[Edit tracking data]
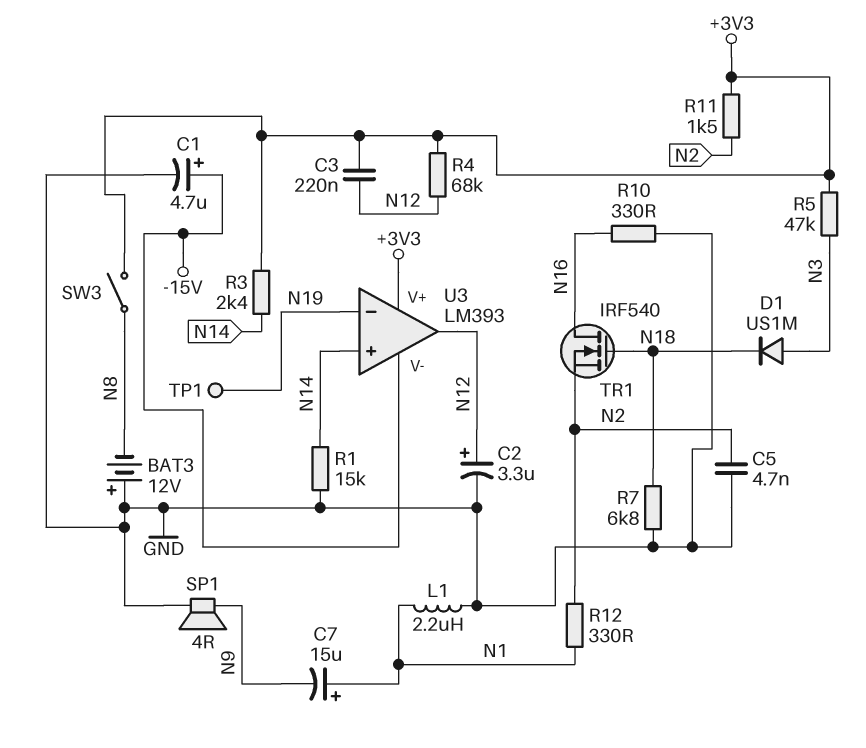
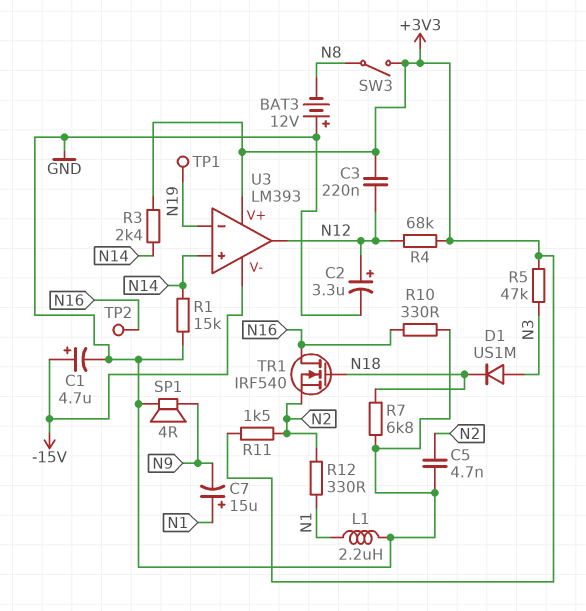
TP2: none -> test point (N16)

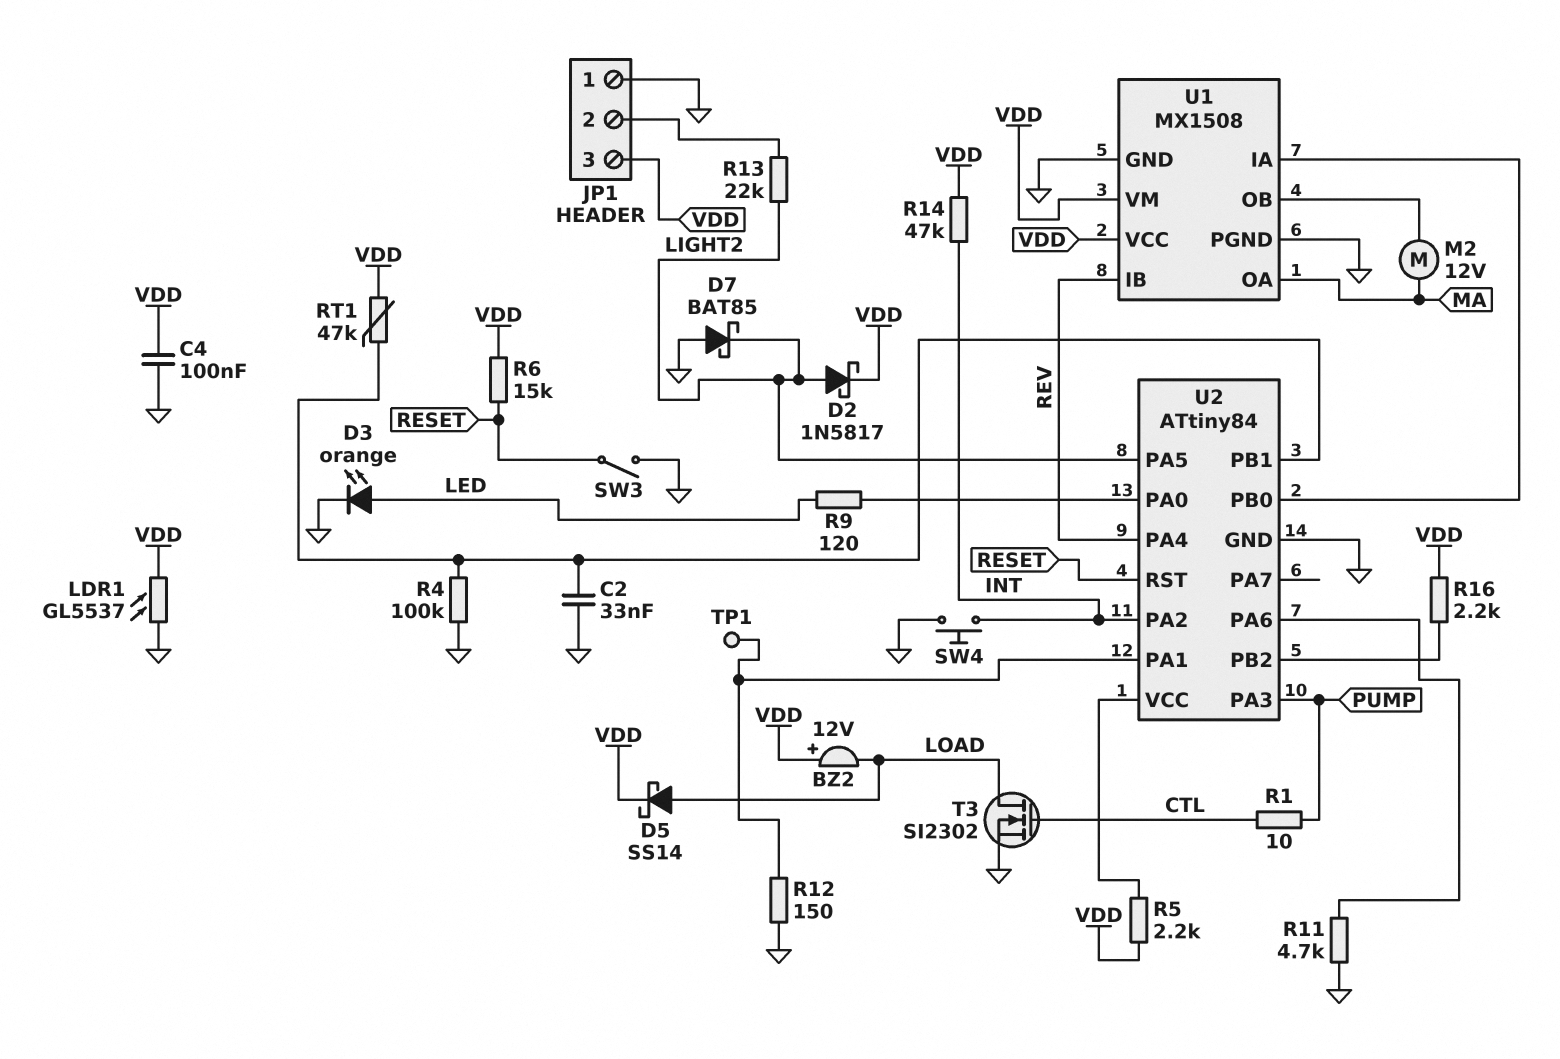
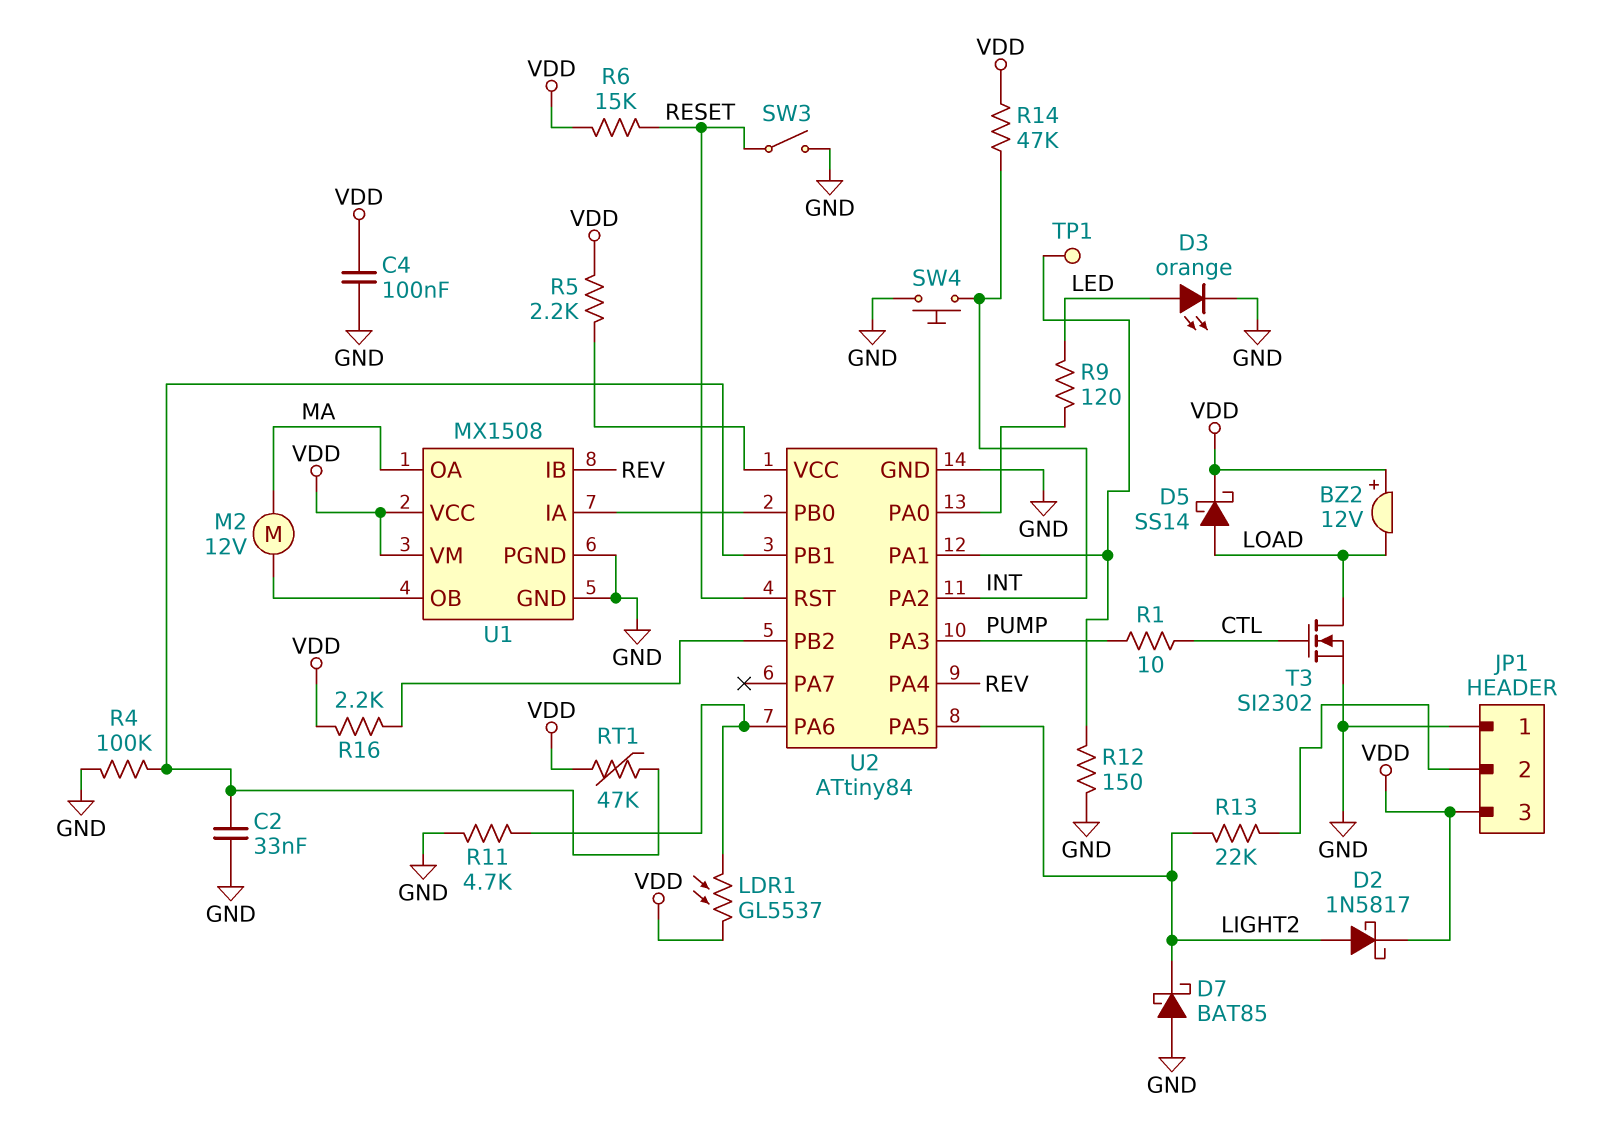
LDR1: GL5537 (GND, VDD) -> GL5537 (U2/PA6, VDD)

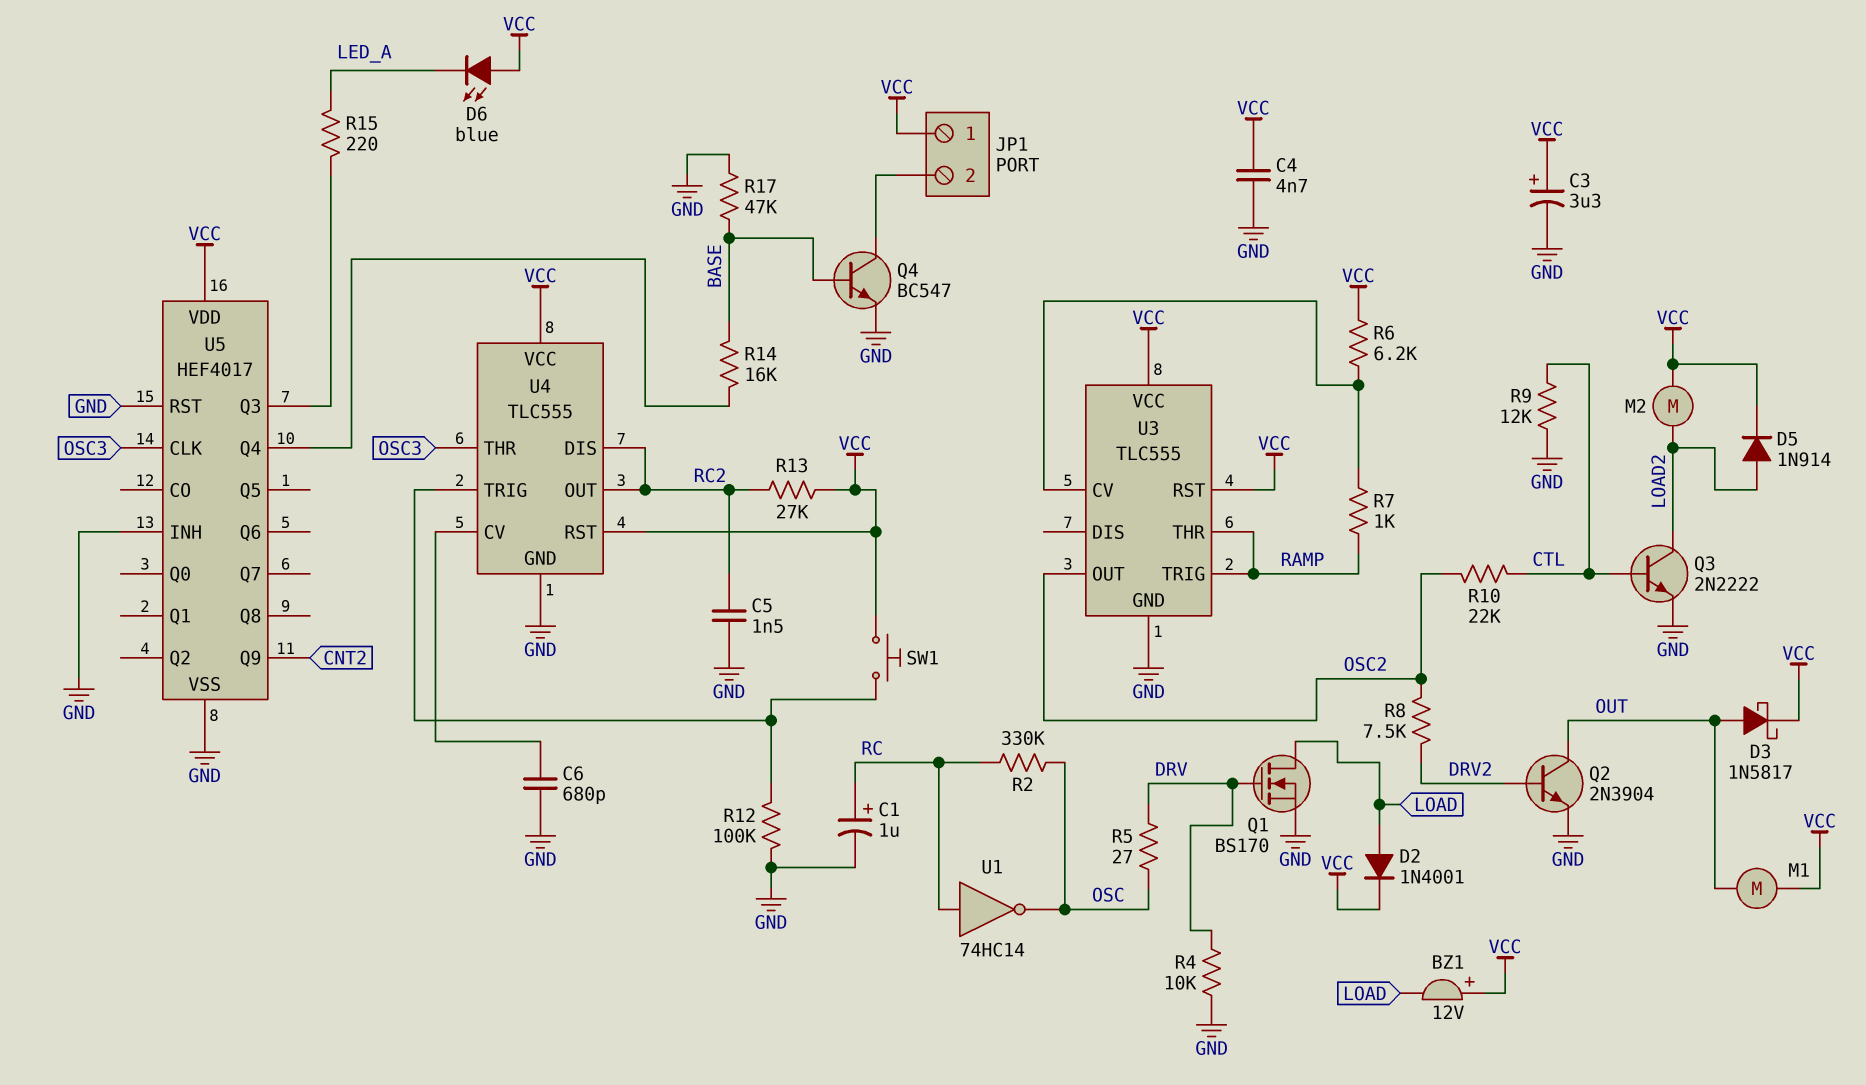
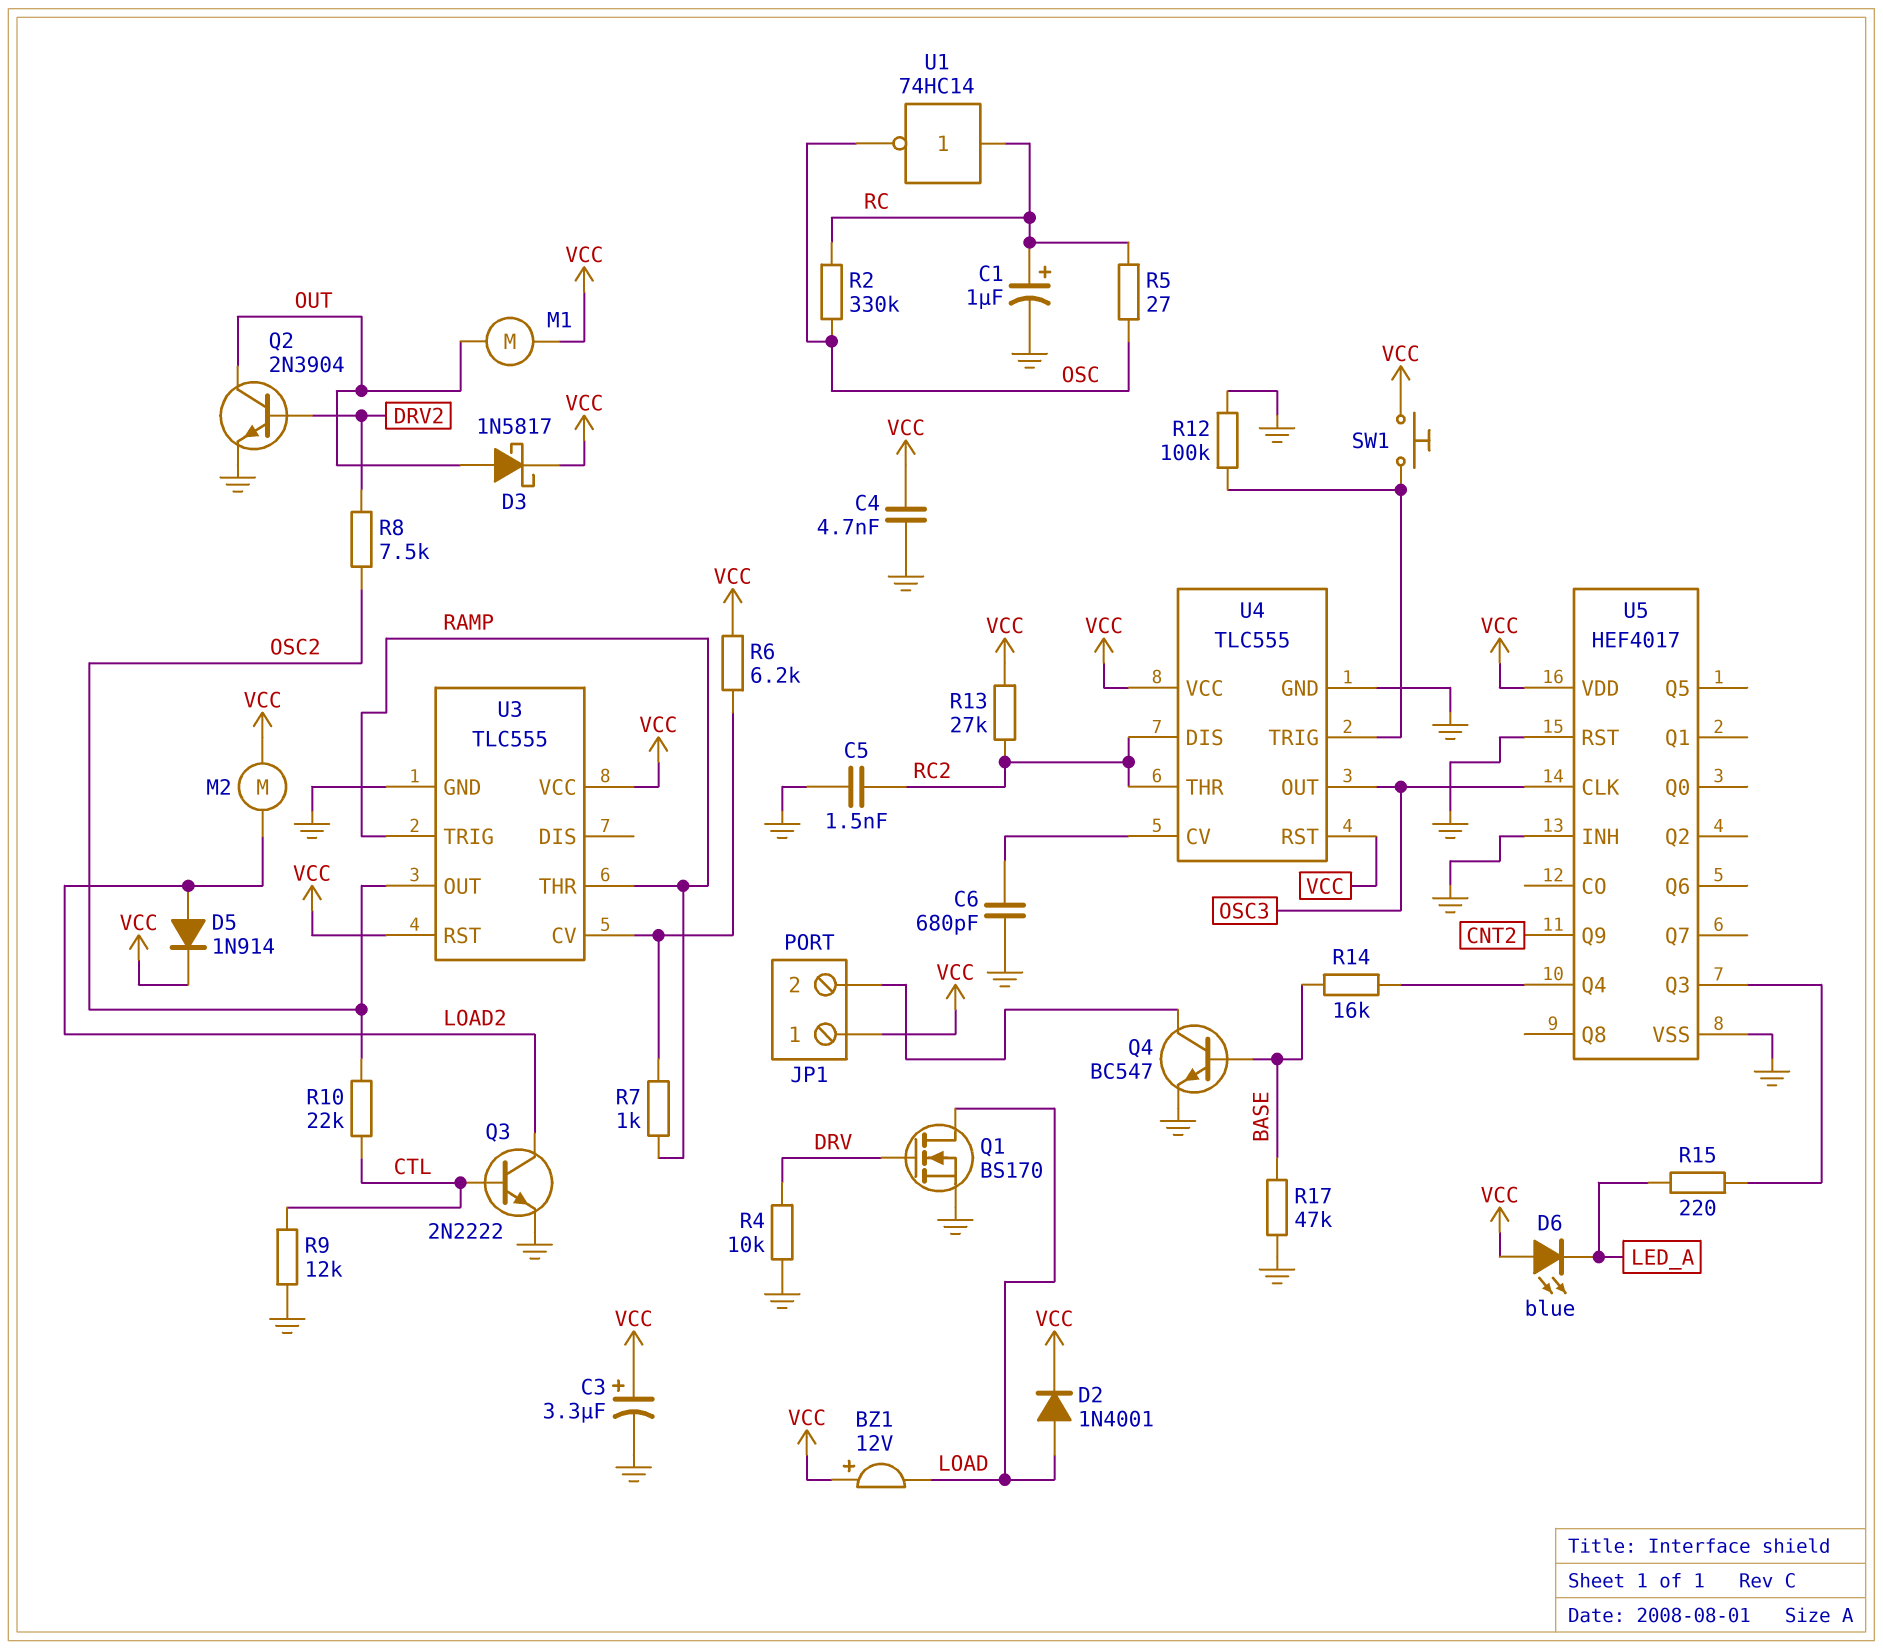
R5: 27 (DRV, OSC) -> 27 (OSC, RC)
U4 pin OUT: RC2 -> OSC3
U4 pin THR: OSC3 -> RC2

*Exercise details*
Skip the pictures and transcribe the rest of the records exactly.

*Reply*
TP2: none -> test point (N16)

LDR1: GL5537 (GND, VDD) -> GL5537 (U2/PA6, VDD)

R5: 27 (DRV, OSC) -> 27 (OSC, RC)
U4 pin OUT: RC2 -> OSC3
U4 pin THR: OSC3 -> RC2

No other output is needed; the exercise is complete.